**Work to be completed**.
Print again, word for word, all of the records below, and leave the pictures out.

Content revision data
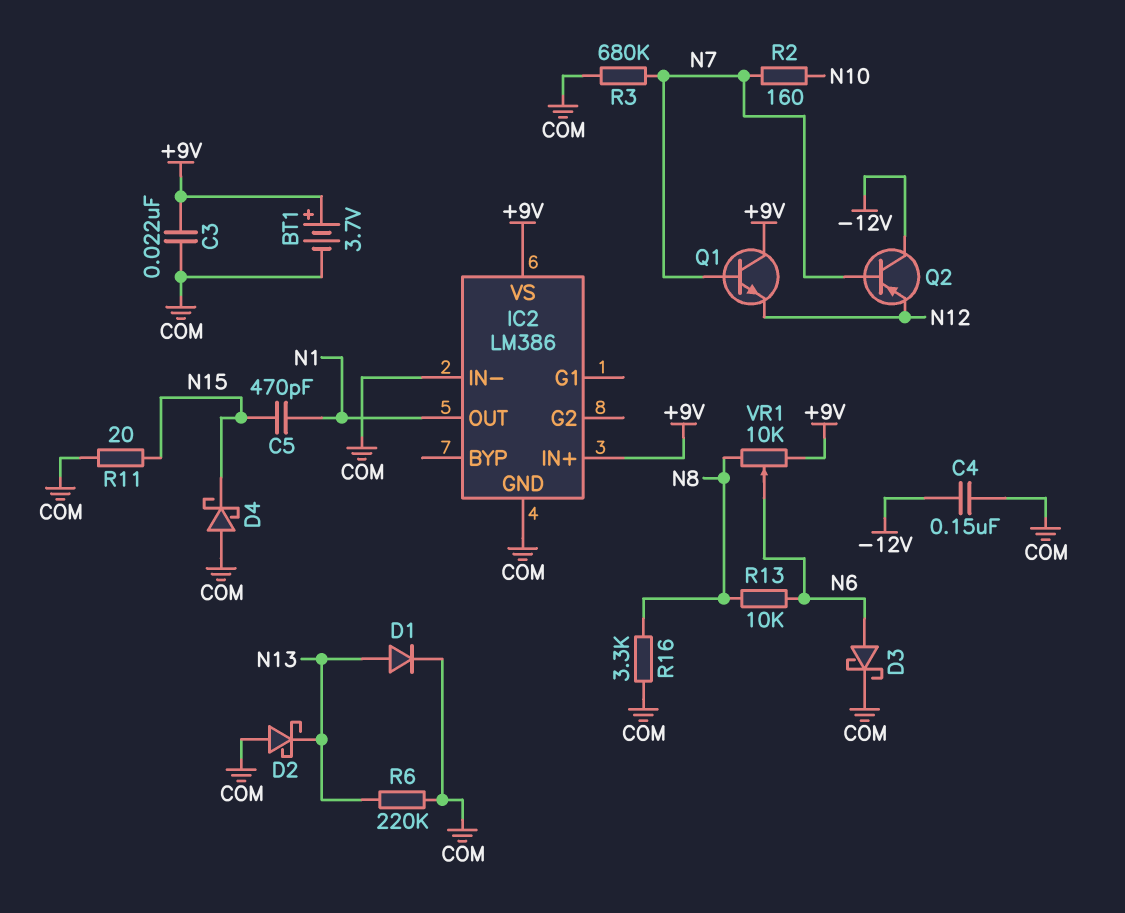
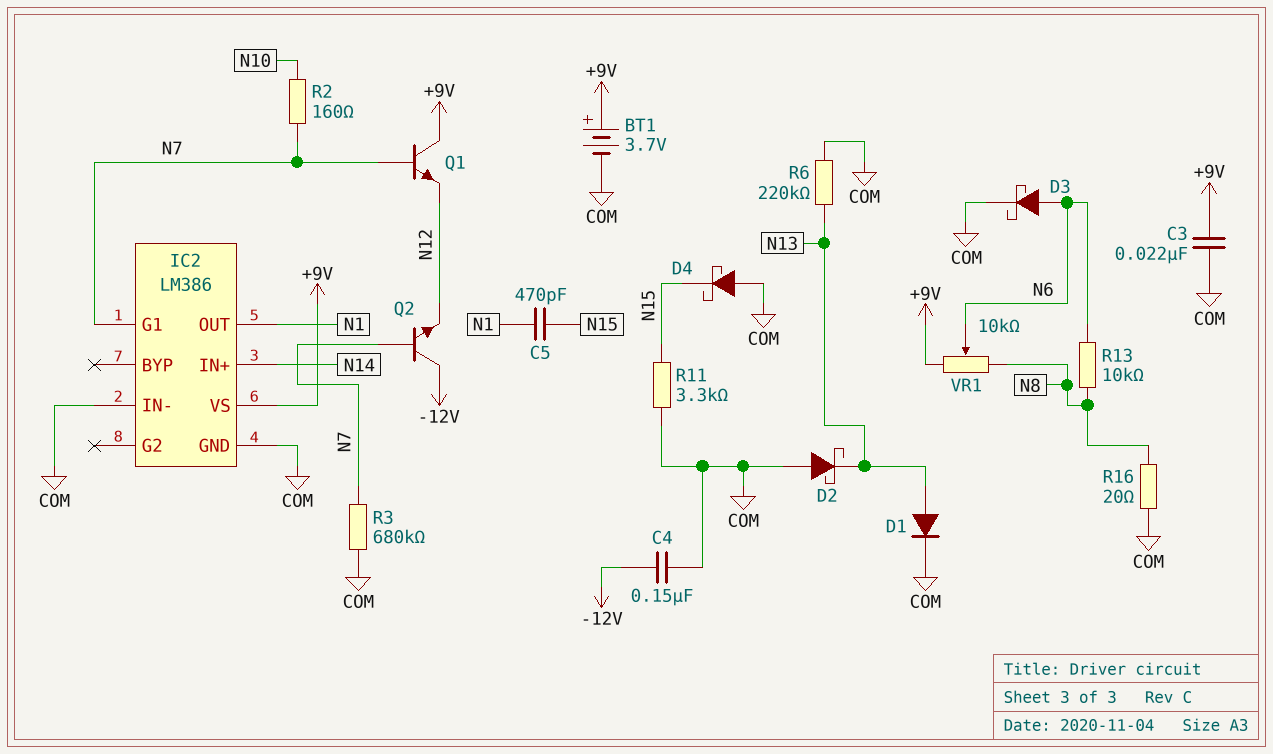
IC2 pin G1: none -> N7
IC2 pin IN+: +9V -> N14
Q2: PNP (B N7, C -12V, E N12) -> NPN (B N7, C -12V, E N12)
R11: 20 (COM, N15) -> 3.3k (COM, N15)
R16: 3.3k (COM, N8) -> 20 (COM, N8)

**Solution to the problem**.
IC2 pin G1: none -> N7
IC2 pin IN+: +9V -> N14
Q2: PNP (B N7, C -12V, E N12) -> NPN (B N7, C -12V, E N12)
R11: 20 (COM, N15) -> 3.3k (COM, N15)
R16: 3.3k (COM, N8) -> 20 (COM, N8)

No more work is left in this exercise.